**Exercise brief:** Below is a listing. Set down exactly the lines from the one containing "(334, 388) = (499, 296): turquoise" through the one containing "(618, 296) = (812, 399): black", both ends included, and leave out the rest.

-- Input records follows --

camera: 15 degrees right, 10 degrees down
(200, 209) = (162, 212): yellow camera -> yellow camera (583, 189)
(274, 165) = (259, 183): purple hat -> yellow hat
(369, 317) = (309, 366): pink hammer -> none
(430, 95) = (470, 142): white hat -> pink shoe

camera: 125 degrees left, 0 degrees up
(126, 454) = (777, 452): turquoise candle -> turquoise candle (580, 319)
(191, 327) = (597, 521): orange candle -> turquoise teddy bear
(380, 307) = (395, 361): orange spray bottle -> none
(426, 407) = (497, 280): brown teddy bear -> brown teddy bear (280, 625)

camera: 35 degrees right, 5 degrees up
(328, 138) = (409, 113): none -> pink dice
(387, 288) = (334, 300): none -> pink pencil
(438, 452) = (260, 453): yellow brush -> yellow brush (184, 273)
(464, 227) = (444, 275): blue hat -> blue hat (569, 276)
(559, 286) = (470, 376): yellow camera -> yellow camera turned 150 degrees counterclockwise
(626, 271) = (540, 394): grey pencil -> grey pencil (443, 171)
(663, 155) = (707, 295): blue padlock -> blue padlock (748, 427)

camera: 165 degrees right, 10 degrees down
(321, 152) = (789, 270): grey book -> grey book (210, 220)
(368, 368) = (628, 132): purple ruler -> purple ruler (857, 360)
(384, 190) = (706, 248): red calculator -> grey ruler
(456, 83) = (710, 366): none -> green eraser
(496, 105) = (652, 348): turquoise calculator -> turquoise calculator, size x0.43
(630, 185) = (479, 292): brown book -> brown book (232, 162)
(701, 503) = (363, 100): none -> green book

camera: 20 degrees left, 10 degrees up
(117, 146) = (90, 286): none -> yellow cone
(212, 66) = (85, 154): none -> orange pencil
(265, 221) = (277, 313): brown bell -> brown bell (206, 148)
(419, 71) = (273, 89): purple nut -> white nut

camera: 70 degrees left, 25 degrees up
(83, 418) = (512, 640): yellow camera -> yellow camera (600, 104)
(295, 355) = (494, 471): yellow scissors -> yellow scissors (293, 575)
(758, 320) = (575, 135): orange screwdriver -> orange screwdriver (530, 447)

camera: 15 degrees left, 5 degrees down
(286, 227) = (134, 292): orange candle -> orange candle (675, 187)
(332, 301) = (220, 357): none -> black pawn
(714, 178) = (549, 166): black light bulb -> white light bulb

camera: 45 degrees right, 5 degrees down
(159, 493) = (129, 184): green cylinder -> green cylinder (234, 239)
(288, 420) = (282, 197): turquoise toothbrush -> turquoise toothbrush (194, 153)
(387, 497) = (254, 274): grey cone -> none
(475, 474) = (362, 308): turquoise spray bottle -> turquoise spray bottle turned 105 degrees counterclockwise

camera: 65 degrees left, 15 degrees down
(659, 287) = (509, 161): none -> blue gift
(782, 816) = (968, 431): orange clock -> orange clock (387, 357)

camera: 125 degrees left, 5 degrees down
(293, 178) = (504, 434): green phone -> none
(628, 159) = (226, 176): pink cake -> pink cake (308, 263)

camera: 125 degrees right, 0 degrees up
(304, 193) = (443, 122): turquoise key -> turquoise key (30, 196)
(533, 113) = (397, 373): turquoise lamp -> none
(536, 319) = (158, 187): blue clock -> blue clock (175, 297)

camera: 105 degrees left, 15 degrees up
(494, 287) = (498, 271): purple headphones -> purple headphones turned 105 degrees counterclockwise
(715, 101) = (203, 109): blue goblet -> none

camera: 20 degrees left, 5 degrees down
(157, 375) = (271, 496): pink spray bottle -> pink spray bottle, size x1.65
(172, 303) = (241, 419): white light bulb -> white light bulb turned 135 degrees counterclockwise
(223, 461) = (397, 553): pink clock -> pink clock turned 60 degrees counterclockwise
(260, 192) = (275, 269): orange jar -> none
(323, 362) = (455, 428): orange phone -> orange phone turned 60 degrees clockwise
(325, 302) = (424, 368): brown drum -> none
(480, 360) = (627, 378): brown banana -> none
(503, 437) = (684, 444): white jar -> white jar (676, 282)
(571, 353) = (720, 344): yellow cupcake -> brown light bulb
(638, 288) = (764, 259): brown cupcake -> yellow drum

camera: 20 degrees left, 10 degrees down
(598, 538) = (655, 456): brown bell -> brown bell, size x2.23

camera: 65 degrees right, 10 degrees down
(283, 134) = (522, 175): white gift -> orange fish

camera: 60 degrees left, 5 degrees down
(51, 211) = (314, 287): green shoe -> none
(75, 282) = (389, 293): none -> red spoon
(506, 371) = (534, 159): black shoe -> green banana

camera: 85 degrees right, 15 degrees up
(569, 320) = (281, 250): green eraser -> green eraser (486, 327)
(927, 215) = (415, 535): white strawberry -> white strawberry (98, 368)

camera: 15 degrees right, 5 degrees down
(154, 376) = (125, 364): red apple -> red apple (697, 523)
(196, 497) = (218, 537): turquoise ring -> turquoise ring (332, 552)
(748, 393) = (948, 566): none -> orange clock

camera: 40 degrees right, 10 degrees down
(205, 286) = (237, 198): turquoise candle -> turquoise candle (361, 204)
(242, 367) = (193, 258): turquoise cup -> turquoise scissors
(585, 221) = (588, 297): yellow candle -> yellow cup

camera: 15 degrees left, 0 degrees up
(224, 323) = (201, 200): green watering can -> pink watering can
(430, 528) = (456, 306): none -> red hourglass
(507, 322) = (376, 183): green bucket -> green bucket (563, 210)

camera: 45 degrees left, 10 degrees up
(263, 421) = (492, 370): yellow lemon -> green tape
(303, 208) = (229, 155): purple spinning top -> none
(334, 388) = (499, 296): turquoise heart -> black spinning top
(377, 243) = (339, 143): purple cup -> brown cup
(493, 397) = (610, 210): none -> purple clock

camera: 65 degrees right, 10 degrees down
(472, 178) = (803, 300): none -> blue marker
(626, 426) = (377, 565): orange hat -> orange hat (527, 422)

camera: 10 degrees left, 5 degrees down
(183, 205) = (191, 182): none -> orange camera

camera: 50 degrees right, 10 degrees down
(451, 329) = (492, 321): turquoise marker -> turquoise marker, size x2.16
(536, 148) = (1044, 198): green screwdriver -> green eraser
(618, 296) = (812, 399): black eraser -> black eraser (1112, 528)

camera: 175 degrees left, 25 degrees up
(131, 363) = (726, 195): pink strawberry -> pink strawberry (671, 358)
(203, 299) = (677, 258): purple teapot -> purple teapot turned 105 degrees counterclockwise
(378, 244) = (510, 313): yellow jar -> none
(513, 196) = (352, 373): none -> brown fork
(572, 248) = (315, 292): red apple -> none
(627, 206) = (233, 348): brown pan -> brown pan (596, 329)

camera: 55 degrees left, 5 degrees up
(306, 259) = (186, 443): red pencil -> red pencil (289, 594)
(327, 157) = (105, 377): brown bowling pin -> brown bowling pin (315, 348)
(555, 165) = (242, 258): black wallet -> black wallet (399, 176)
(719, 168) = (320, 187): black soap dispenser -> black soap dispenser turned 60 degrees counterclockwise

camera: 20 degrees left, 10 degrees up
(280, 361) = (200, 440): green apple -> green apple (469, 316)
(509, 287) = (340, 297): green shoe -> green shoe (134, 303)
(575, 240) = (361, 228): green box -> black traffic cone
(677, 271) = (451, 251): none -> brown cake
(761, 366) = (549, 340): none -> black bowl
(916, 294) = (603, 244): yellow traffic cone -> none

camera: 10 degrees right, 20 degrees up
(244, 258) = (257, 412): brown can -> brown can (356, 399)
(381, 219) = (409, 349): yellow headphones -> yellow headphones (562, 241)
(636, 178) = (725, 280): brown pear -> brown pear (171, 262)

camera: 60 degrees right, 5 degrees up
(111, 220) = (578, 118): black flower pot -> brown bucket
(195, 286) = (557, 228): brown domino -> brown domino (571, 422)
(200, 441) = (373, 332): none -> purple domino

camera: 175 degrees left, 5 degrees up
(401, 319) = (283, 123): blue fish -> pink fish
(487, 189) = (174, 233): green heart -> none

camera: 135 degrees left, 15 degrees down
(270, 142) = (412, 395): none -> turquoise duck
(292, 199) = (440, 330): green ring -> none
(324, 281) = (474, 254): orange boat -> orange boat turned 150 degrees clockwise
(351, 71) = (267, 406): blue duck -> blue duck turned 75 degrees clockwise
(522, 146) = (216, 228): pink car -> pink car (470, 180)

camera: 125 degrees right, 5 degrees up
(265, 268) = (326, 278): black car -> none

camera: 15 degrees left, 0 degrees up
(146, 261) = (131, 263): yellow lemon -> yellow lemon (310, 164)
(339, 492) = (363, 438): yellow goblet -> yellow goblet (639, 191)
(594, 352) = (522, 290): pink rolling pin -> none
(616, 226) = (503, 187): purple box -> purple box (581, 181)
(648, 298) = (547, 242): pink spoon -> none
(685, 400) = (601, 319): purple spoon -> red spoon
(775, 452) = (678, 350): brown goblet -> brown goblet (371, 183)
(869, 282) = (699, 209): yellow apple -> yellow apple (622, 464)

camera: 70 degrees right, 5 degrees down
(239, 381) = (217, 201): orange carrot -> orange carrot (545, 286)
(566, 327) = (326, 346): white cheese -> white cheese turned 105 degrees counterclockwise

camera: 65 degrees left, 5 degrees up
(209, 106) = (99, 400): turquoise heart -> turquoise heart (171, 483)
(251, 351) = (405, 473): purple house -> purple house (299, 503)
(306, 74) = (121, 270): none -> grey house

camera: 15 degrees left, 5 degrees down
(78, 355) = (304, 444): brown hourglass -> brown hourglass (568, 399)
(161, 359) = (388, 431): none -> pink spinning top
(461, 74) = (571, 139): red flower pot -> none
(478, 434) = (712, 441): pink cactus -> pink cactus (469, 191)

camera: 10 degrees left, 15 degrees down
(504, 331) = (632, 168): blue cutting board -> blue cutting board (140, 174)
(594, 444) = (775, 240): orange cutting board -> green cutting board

-- Input records concluded --

**Task result:**
(334, 388) = (499, 296): turquoise heart -> black spinning top
(377, 243) = (339, 143): purple cup -> brown cup
(493, 397) = (610, 210): none -> purple clock

camera: 65 degrees right, 10 degrees down
(472, 178) = (803, 300): none -> blue marker
(626, 426) = (377, 565): orange hat -> orange hat (527, 422)

camera: 10 degrees left, 5 degrees down
(183, 205) = (191, 182): none -> orange camera

camera: 50 degrees right, 10 degrees down
(451, 329) = (492, 321): turquoise marker -> turquoise marker, size x2.16
(536, 148) = (1044, 198): green screwdriver -> green eraser
(618, 296) = (812, 399): black eraser -> black eraser (1112, 528)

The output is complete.